Your assignment:
Only one stretch of the listing below is wanted. Give it again exactly, from the line with "(675, 220) = (423, 279): none -> grey cactus" through the line with "(73, 192) = (199, 393): none -> purple eraser".

Source material Start Marker

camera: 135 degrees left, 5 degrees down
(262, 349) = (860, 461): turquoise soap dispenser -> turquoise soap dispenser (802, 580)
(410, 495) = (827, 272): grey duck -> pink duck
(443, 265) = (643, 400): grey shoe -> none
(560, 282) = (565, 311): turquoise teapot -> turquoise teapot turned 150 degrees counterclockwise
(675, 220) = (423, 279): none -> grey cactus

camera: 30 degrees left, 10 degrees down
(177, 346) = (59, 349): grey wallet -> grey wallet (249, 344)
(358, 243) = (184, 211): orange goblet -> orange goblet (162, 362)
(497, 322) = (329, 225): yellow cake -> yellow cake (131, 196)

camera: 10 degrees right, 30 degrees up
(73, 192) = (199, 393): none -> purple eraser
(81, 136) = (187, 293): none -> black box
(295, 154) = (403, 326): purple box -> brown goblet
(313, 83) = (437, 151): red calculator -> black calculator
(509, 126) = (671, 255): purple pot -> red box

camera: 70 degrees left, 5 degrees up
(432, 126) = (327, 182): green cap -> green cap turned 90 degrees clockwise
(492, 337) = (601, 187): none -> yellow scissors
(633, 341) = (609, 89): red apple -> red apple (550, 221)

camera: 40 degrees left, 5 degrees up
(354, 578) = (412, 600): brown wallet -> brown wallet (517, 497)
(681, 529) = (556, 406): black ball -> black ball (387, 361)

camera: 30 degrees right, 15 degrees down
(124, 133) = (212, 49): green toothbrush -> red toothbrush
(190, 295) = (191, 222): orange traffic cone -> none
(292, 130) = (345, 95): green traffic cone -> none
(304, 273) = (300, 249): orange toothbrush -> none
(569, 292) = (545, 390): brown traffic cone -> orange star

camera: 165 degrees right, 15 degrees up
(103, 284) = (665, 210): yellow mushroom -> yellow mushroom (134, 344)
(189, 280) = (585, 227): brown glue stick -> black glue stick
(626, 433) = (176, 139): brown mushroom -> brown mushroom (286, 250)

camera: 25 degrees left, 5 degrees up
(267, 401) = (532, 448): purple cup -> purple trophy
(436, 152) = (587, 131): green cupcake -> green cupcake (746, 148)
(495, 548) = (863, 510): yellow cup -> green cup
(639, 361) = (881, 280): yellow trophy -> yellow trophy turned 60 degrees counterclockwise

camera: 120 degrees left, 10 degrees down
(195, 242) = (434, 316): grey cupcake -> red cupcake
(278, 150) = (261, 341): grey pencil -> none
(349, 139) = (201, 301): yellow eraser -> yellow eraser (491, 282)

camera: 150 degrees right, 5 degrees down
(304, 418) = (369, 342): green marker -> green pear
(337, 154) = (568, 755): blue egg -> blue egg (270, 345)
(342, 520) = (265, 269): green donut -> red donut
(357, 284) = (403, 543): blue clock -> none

Source material End Marker

Answer to the exercise:
(675, 220) = (423, 279): none -> grey cactus

camera: 30 degrees left, 10 degrees down
(177, 346) = (59, 349): grey wallet -> grey wallet (249, 344)
(358, 243) = (184, 211): orange goblet -> orange goblet (162, 362)
(497, 322) = (329, 225): yellow cake -> yellow cake (131, 196)

camera: 10 degrees right, 30 degrees up
(73, 192) = (199, 393): none -> purple eraser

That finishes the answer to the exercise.